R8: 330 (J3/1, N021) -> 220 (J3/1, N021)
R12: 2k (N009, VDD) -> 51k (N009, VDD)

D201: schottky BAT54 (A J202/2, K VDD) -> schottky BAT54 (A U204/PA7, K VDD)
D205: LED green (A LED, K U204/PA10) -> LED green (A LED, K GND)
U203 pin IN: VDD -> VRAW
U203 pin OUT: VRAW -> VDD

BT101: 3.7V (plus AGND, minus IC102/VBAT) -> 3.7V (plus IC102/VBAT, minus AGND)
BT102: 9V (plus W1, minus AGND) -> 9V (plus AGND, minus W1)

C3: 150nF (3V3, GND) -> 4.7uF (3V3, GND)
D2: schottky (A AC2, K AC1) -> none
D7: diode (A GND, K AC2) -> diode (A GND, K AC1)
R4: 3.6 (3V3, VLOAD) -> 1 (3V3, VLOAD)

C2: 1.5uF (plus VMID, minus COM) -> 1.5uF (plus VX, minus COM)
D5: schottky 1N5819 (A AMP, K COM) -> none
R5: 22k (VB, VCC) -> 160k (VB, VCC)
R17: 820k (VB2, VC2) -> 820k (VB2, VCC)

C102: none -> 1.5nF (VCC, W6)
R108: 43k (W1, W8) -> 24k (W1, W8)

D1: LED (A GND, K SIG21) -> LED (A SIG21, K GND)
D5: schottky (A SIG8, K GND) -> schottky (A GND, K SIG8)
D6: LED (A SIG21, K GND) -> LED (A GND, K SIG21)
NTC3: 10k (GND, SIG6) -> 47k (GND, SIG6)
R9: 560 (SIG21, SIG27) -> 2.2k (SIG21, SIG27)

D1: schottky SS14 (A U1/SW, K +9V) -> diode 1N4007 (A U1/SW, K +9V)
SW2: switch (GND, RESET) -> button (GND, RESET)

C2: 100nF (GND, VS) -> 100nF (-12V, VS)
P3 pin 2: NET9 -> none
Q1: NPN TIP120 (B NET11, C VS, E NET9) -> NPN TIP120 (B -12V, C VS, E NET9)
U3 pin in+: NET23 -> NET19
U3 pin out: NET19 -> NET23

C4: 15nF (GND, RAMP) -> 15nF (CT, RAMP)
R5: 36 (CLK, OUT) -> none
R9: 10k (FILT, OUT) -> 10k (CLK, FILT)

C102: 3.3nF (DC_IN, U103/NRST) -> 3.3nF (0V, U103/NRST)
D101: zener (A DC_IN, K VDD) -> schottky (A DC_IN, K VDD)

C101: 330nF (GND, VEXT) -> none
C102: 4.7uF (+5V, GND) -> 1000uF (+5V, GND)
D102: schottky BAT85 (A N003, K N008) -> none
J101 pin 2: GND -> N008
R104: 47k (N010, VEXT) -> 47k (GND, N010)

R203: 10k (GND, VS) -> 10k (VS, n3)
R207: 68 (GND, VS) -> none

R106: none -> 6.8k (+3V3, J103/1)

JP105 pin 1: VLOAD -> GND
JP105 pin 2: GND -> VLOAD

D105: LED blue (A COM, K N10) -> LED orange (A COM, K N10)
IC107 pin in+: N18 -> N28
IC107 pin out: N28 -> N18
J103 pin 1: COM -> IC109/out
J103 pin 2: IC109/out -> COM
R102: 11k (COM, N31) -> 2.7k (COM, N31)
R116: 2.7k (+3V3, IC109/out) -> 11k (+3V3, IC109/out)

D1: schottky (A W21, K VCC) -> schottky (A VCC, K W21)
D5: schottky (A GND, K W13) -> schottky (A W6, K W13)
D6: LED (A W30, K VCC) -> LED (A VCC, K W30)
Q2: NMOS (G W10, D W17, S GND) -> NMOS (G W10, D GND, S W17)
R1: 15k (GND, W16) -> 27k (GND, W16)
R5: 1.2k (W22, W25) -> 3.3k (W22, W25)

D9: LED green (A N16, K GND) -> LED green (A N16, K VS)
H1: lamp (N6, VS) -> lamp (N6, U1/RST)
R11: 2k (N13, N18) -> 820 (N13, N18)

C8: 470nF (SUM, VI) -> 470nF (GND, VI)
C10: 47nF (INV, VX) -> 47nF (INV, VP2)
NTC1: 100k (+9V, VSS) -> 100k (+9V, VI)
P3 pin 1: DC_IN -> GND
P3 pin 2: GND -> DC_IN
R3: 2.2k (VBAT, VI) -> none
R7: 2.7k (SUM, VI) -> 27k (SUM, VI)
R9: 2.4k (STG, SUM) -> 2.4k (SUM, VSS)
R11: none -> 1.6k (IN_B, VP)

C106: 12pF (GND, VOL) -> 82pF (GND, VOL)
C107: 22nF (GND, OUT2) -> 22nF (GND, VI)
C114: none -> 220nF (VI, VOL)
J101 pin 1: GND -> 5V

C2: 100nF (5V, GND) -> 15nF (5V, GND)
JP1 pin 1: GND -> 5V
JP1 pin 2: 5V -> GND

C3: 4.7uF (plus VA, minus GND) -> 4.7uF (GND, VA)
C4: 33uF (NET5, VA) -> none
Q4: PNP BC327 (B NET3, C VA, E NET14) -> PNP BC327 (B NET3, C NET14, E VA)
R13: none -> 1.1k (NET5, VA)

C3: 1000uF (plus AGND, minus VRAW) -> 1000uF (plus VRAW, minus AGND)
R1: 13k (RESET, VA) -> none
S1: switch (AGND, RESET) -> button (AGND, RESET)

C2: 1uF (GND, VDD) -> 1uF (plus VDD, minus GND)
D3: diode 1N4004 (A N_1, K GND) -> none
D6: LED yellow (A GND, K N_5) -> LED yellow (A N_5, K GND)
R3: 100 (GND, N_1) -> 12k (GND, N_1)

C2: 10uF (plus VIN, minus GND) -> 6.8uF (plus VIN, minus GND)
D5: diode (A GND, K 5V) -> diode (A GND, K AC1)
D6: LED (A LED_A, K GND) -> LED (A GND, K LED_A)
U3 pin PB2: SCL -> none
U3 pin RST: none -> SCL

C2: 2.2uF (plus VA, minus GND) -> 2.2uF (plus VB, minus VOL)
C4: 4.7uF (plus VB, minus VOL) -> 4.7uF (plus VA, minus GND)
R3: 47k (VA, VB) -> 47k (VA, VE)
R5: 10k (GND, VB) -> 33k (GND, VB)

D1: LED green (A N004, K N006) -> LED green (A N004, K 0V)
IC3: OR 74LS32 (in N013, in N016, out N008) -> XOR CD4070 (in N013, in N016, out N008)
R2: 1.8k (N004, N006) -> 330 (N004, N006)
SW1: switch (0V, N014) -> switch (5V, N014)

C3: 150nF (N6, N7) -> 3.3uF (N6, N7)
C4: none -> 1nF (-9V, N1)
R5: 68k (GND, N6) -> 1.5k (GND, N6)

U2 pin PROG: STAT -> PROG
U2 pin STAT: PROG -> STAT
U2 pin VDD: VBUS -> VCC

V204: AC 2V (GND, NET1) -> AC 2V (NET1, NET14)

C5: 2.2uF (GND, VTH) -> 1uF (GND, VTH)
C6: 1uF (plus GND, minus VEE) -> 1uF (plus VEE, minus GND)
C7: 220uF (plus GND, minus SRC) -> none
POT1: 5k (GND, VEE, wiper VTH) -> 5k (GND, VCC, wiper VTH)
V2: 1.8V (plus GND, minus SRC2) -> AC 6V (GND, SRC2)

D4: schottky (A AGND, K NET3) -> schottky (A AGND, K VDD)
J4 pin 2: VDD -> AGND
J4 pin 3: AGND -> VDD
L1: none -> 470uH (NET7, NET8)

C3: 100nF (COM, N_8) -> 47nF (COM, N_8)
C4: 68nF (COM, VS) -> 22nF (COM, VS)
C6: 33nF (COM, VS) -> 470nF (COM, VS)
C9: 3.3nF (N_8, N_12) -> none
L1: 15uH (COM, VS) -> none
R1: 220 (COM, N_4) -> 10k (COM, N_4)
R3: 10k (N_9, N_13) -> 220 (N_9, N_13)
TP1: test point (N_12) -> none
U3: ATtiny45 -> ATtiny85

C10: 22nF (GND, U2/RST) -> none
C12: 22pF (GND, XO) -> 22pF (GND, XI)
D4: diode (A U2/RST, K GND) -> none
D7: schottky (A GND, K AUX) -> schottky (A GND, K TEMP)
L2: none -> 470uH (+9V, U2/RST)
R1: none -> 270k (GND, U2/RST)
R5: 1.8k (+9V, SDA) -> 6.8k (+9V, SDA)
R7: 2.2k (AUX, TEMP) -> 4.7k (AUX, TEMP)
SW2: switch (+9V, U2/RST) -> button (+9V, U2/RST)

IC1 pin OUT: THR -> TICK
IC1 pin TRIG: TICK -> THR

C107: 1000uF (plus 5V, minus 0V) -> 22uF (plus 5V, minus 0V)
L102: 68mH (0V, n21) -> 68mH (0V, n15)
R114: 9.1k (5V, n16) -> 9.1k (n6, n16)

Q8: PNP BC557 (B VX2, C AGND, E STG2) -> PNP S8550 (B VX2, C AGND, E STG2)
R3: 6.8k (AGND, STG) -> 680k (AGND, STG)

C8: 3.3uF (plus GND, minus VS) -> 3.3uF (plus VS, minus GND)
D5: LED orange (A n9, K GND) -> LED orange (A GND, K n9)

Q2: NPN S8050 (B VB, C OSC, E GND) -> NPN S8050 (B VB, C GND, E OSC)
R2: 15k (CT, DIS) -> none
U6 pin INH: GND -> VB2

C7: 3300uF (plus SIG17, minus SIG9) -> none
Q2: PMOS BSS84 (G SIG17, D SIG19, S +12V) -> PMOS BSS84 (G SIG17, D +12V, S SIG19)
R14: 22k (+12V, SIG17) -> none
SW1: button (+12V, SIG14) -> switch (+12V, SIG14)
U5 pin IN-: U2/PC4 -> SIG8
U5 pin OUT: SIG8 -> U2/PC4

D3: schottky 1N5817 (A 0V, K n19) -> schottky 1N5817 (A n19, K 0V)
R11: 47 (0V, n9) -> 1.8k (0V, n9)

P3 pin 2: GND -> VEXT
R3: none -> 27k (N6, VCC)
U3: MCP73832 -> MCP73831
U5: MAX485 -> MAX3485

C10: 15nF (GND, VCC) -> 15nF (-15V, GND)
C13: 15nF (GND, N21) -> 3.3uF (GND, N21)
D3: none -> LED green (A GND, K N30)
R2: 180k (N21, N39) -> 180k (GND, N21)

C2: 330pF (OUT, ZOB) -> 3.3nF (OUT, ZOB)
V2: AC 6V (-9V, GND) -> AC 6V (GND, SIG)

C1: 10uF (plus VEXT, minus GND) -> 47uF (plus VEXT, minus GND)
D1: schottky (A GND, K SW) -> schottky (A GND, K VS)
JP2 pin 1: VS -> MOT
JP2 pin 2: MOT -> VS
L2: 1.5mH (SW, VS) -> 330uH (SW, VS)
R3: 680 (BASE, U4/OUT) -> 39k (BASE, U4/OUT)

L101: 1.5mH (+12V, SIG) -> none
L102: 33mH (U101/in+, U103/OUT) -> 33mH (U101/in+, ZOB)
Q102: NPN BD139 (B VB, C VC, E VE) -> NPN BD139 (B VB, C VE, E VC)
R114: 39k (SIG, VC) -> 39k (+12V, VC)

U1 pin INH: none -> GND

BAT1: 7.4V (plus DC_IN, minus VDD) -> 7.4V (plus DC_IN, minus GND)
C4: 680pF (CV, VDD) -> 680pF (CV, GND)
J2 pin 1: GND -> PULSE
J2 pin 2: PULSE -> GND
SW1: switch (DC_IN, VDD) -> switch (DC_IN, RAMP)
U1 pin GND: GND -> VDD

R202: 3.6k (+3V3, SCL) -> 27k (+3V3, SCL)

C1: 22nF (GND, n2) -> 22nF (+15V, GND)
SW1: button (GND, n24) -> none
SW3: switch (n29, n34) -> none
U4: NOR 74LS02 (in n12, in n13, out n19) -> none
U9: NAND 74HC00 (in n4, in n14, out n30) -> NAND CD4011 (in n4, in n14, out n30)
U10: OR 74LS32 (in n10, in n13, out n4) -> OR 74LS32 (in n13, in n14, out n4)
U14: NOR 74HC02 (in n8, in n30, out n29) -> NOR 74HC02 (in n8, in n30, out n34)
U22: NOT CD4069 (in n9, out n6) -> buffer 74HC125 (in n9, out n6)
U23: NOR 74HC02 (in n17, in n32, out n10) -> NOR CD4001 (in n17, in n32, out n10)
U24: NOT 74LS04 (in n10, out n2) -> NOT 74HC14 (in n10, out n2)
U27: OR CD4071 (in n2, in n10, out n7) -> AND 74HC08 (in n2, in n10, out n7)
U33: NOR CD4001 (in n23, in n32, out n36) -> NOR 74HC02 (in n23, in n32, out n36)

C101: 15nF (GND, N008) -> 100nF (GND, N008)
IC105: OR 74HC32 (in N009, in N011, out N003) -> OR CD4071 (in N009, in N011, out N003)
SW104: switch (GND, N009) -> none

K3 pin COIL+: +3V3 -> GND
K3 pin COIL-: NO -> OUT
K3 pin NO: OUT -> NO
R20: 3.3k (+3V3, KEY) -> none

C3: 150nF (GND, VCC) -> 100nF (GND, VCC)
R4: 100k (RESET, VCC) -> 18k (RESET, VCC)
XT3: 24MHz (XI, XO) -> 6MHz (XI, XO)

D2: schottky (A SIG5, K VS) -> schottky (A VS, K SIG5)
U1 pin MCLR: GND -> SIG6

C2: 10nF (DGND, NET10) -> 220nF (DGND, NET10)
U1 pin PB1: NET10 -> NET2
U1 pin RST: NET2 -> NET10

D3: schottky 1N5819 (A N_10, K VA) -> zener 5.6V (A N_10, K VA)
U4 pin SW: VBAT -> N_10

------------

*TASK BRIEF*.
Reproduce exactly the line containing "SW104: switch (GND, N009) -> none" and every line after it through the end of the records above, and nothing else.

*EXPECTED OUTPUT*.
SW104: switch (GND, N009) -> none

K3 pin COIL+: +3V3 -> GND
K3 pin COIL-: NO -> OUT
K3 pin NO: OUT -> NO
R20: 3.3k (+3V3, KEY) -> none

C3: 150nF (GND, VCC) -> 100nF (GND, VCC)
R4: 100k (RESET, VCC) -> 18k (RESET, VCC)
XT3: 24MHz (XI, XO) -> 6MHz (XI, XO)

D2: schottky (A SIG5, K VS) -> schottky (A VS, K SIG5)
U1 pin MCLR: GND -> SIG6

C2: 10nF (DGND, NET10) -> 220nF (DGND, NET10)
U1 pin PB1: NET10 -> NET2
U1 pin RST: NET2 -> NET10

D3: schottky 1N5819 (A N_10, K VA) -> zener 5.6V (A N_10, K VA)
U4 pin SW: VBAT -> N_10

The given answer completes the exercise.